▶ _WORK REQUEST_
Repeat only the stretch of lines below that runs from the line with "SD1 pin SCK: D5 -> TX" through the line with "SONAR1 pin TRIG: D2 -> D0", unaltered.

▶ _GIVEN ENTRIES_

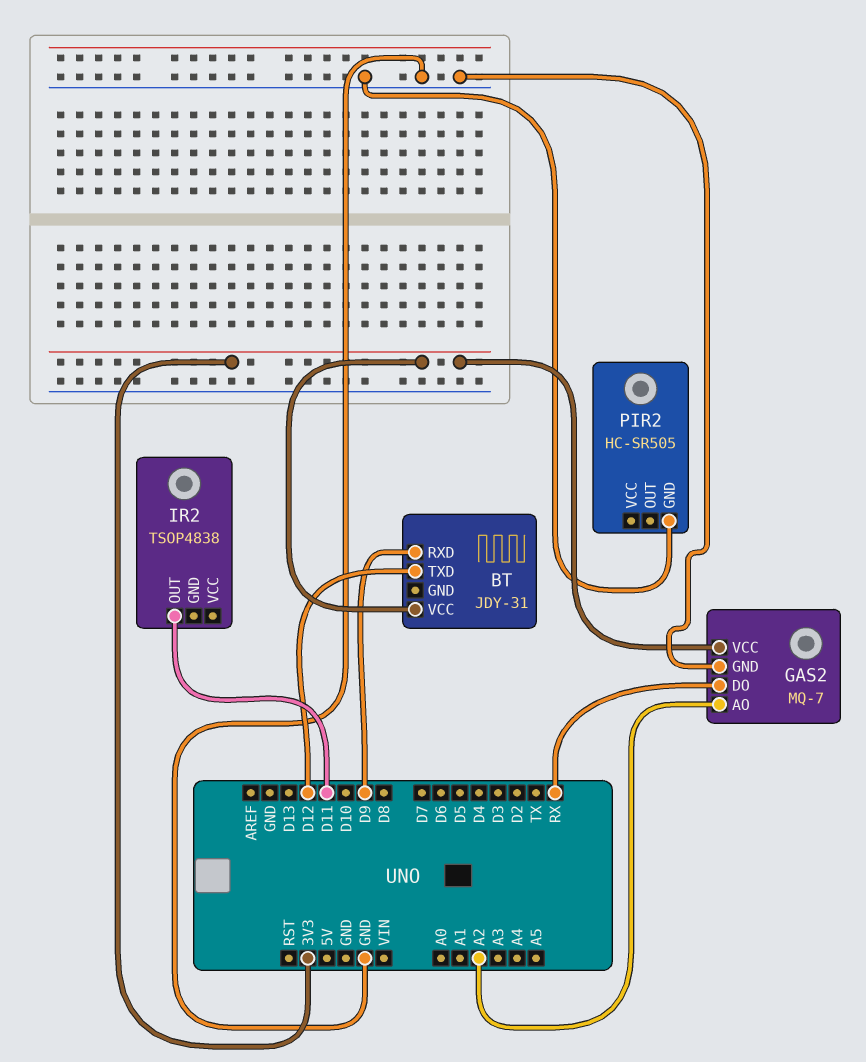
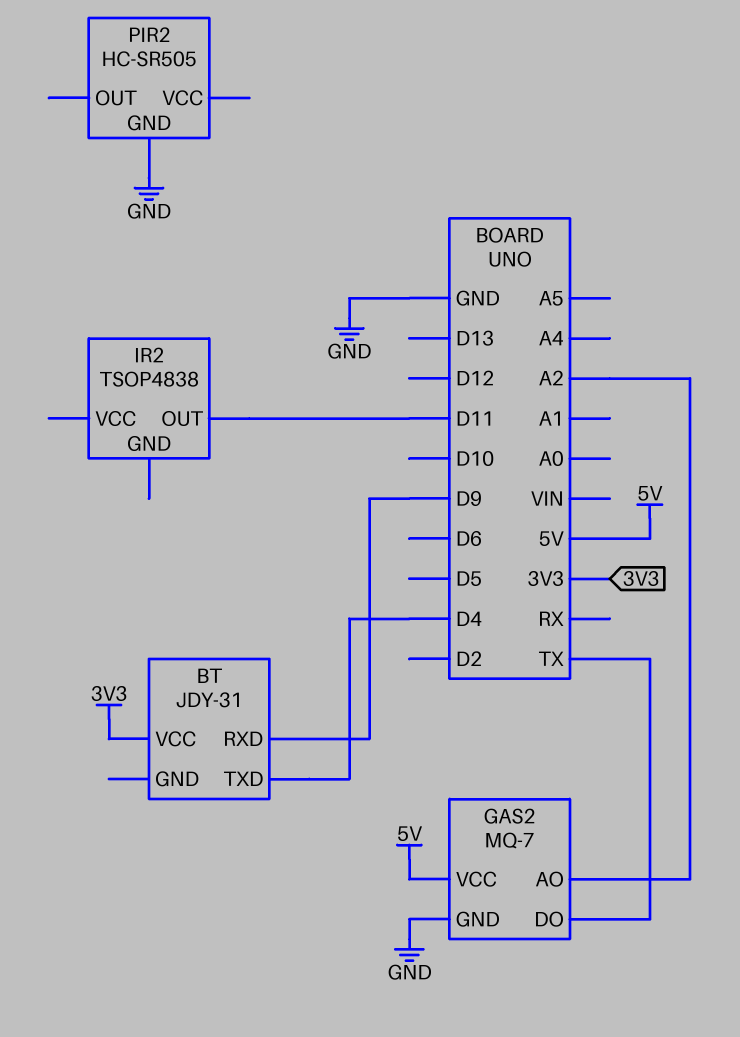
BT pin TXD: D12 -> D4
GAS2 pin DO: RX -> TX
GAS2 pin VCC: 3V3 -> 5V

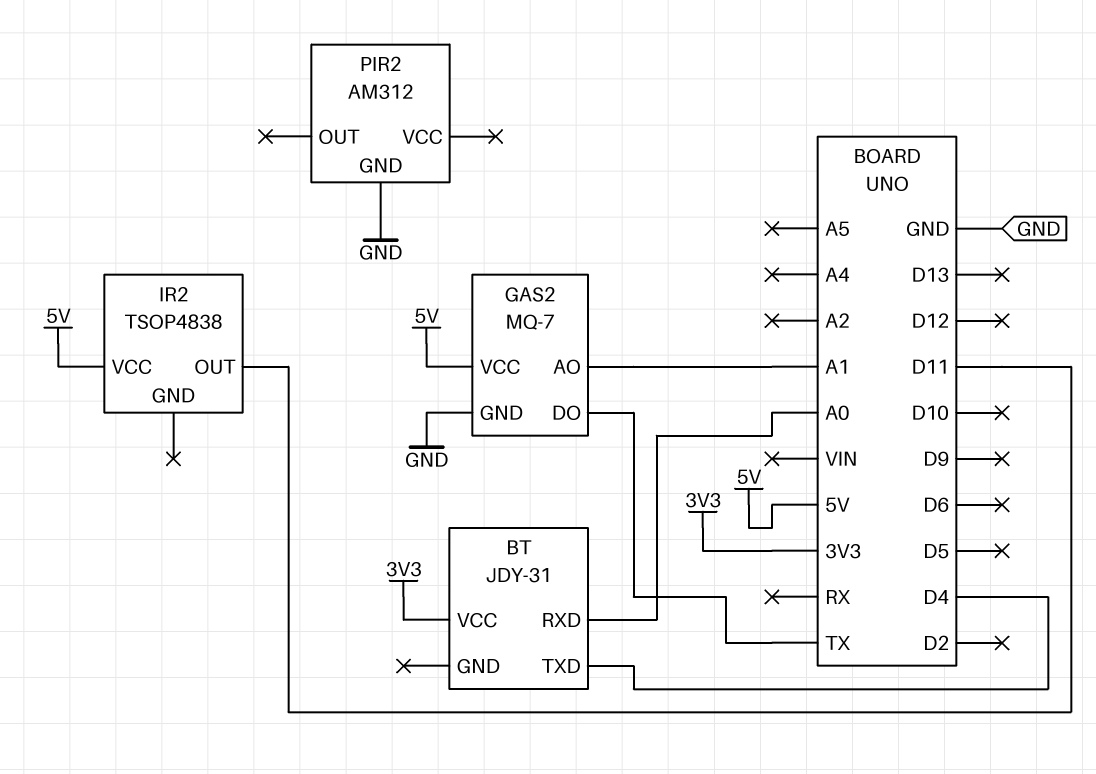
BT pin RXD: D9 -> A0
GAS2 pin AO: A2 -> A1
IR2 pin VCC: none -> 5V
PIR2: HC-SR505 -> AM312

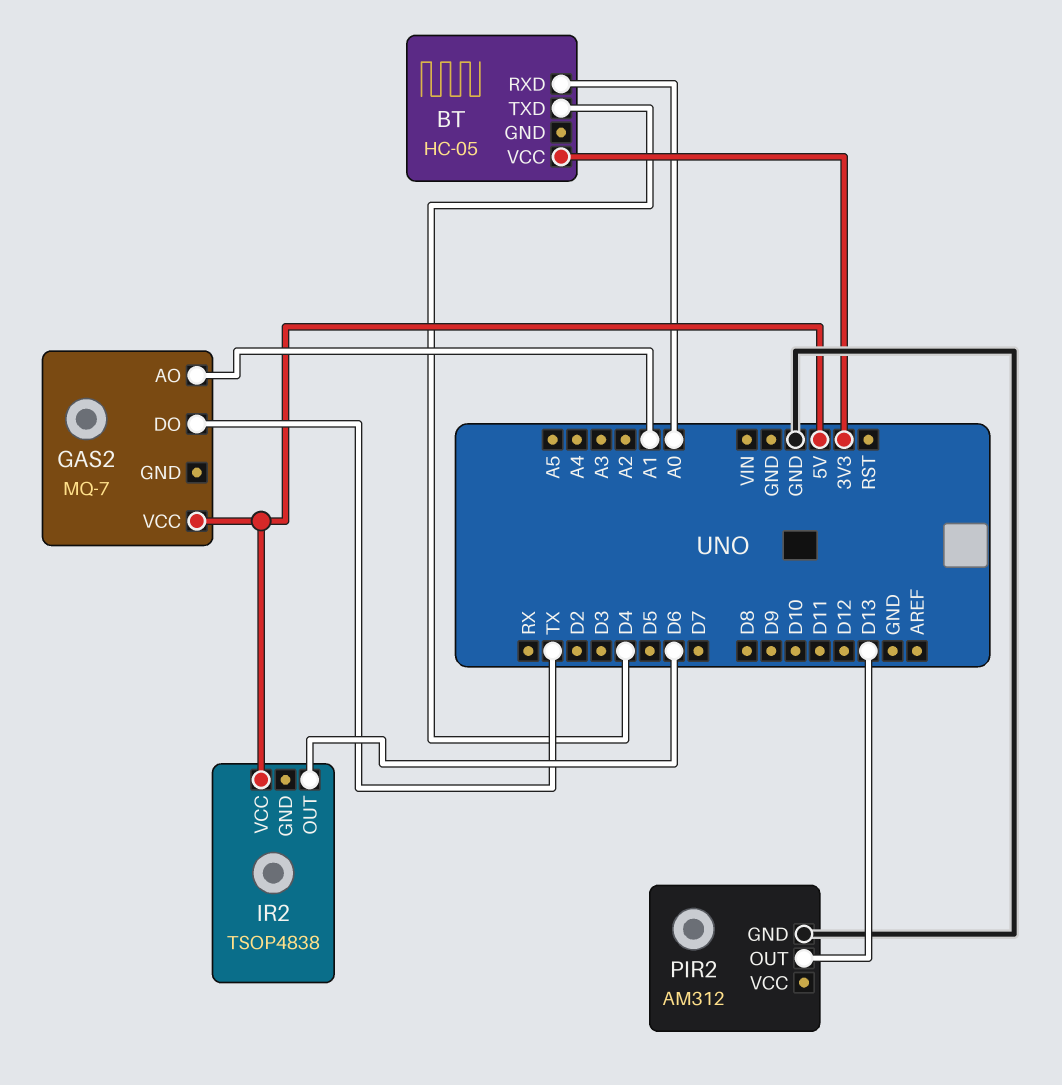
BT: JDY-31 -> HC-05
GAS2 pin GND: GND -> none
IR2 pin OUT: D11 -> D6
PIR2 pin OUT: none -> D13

--

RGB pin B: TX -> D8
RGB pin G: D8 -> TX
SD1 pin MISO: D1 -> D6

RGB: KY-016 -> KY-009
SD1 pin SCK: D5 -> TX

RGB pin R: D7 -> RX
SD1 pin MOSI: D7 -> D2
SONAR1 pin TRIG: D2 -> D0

---

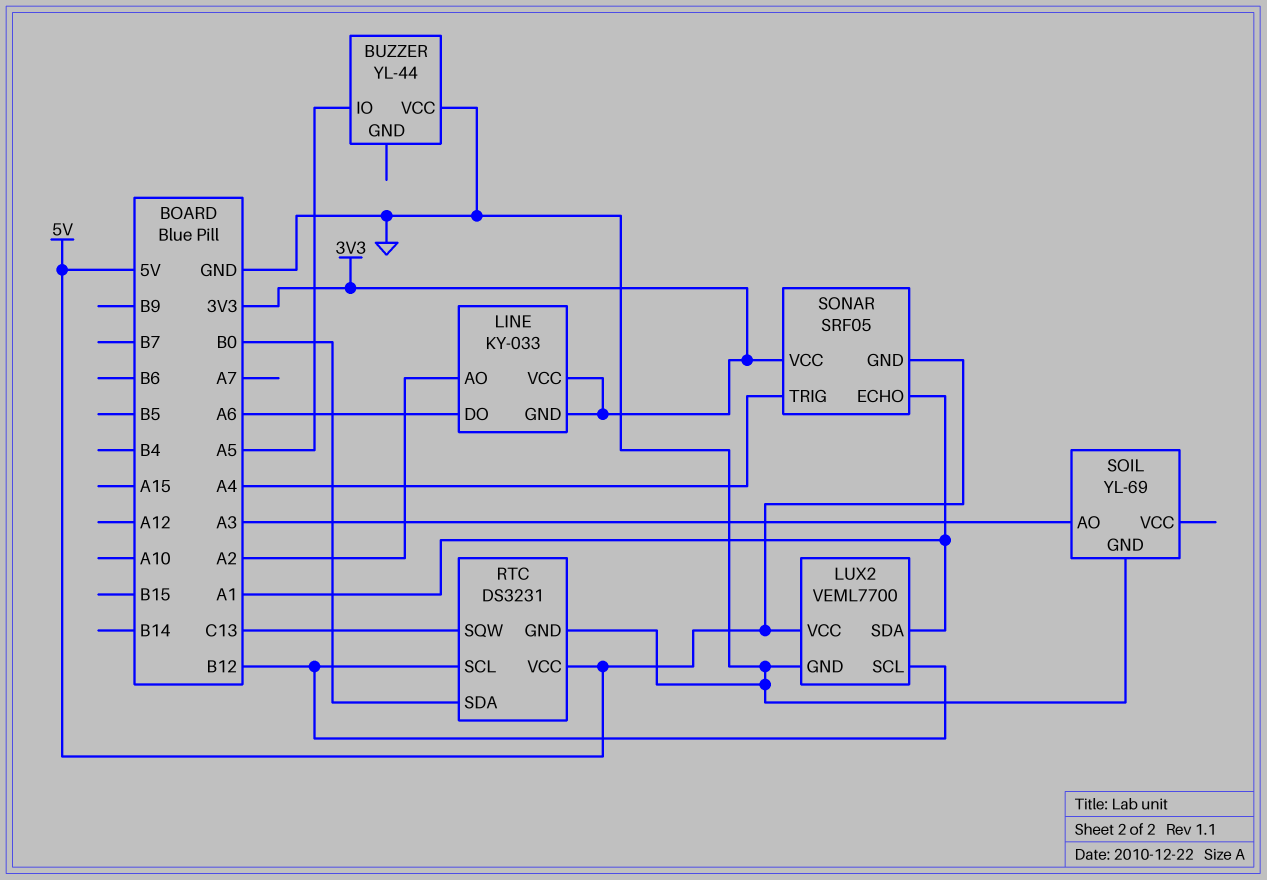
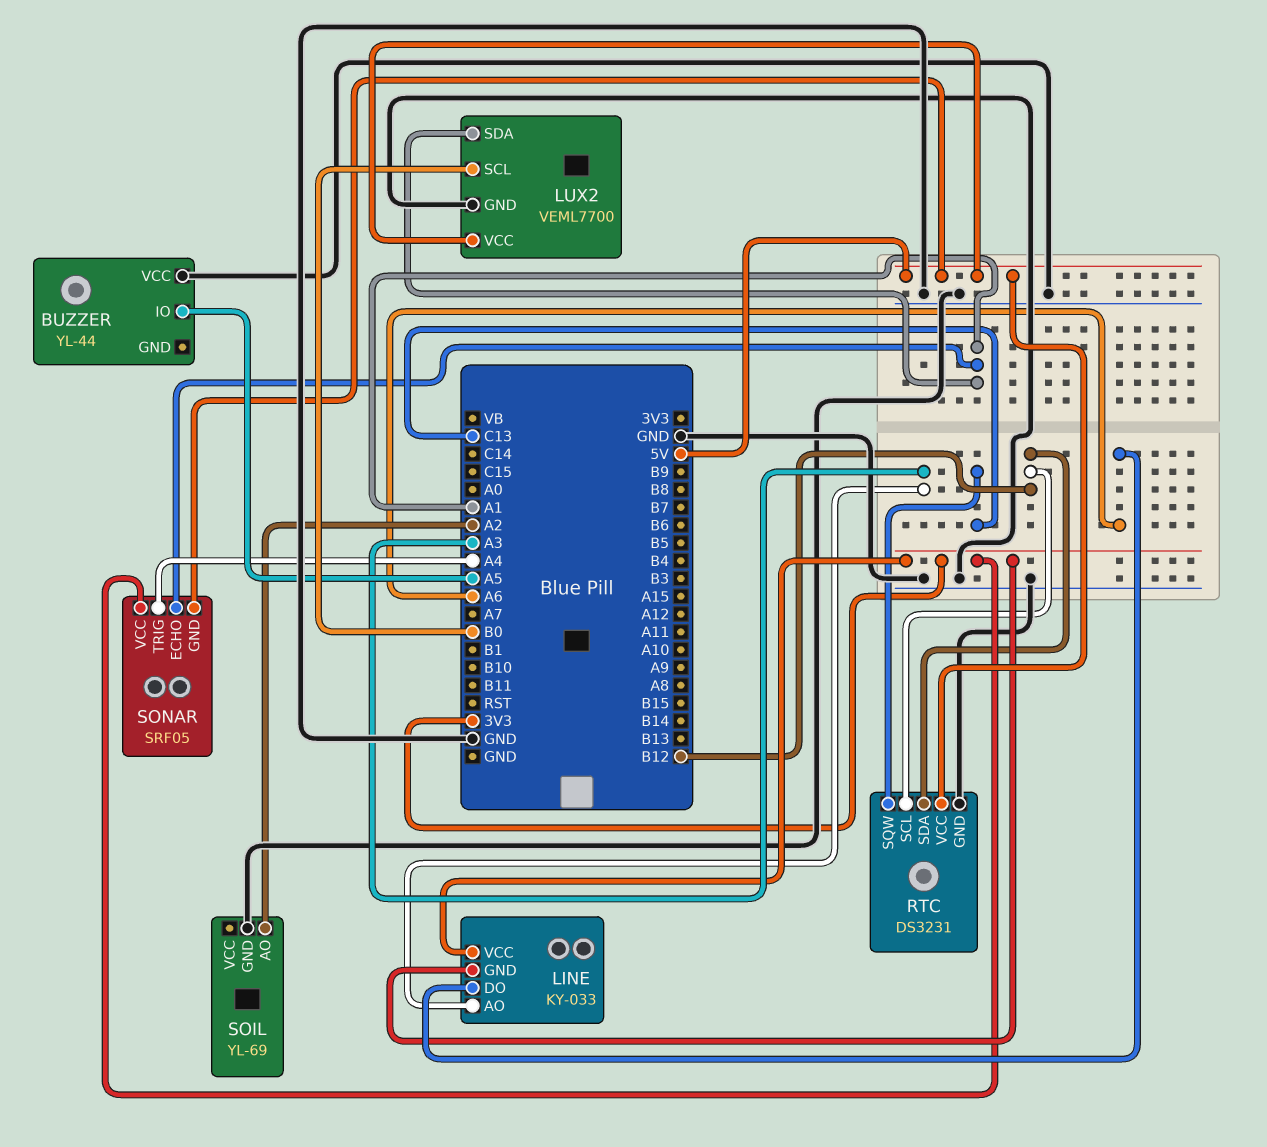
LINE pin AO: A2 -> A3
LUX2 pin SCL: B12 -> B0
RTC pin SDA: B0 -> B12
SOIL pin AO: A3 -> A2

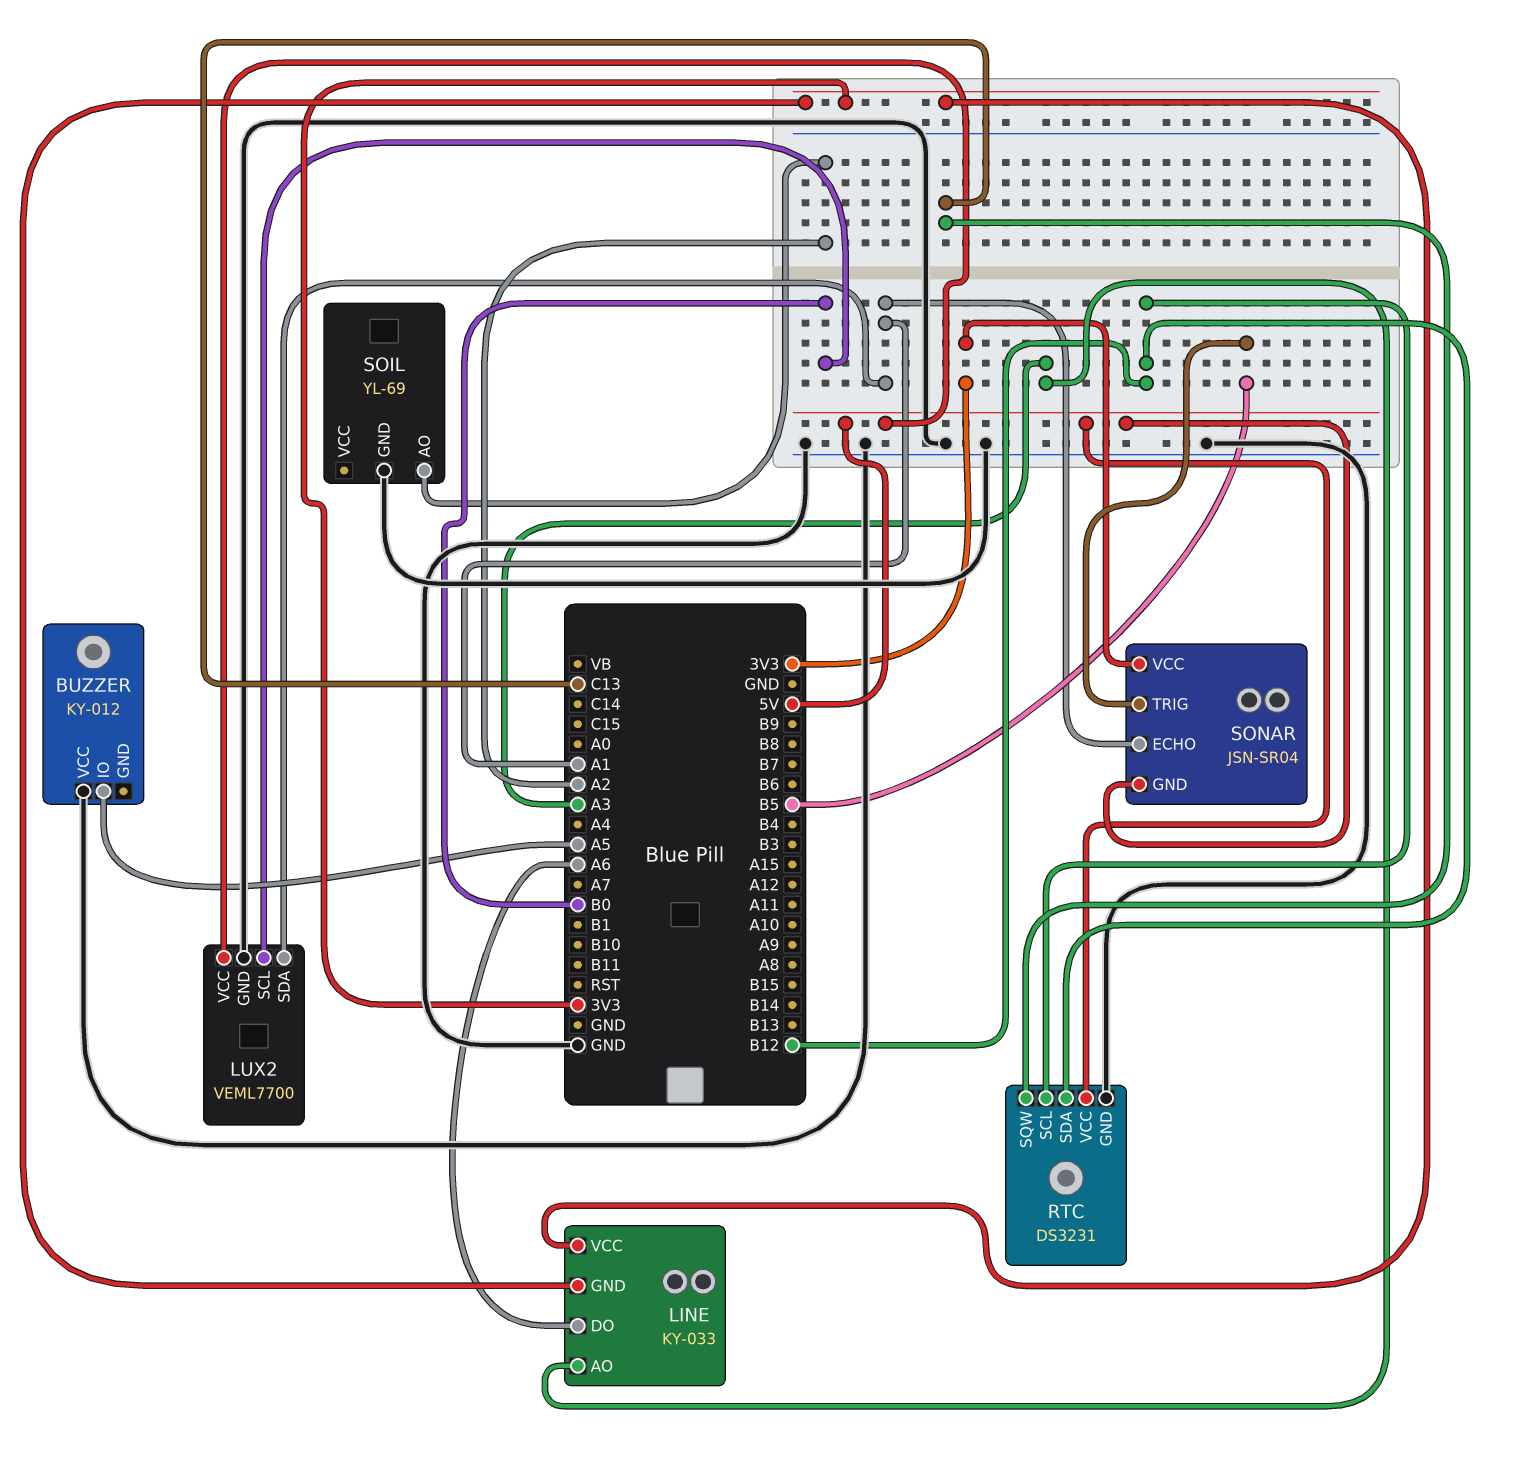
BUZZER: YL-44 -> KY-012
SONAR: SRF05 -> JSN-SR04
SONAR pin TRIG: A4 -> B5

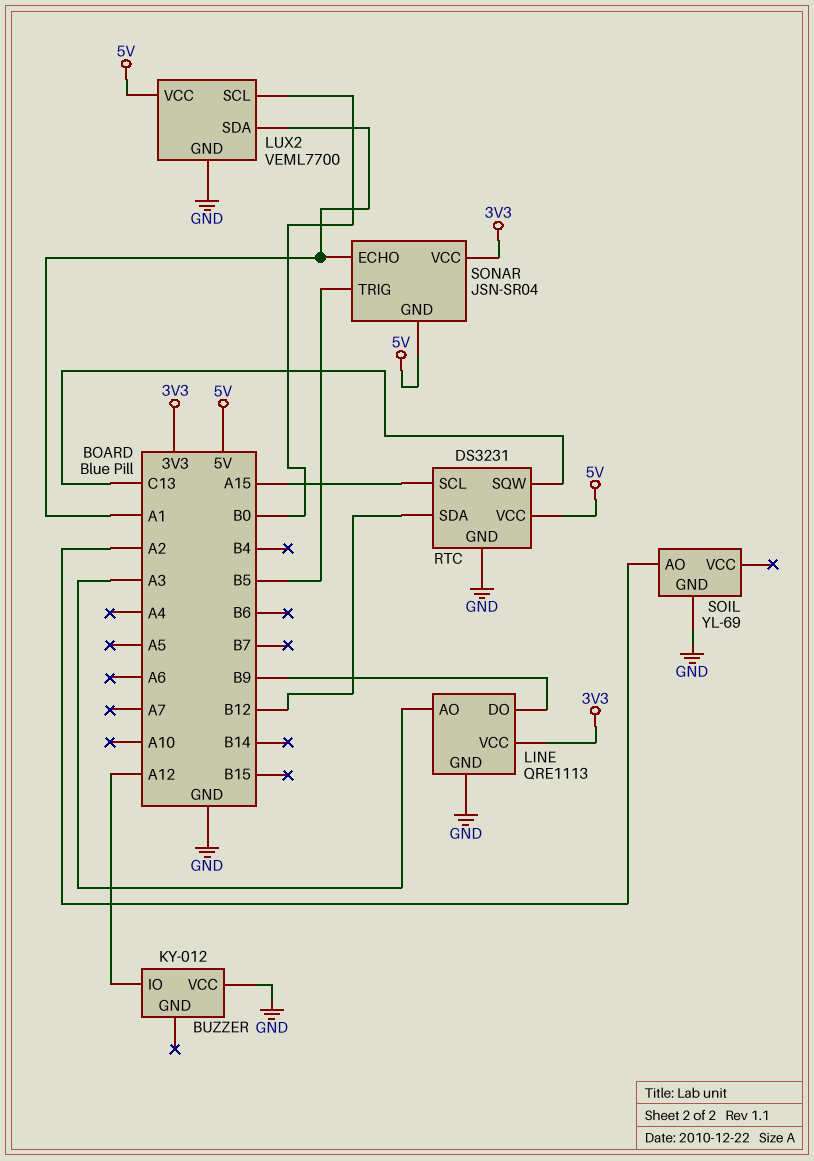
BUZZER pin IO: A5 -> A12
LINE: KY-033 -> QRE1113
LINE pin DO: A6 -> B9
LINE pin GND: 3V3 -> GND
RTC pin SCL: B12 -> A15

▶ _ANSWER AREA_
SD1 pin SCK: D5 -> TX

RGB pin R: D7 -> RX
SD1 pin MOSI: D7 -> D2
SONAR1 pin TRIG: D2 -> D0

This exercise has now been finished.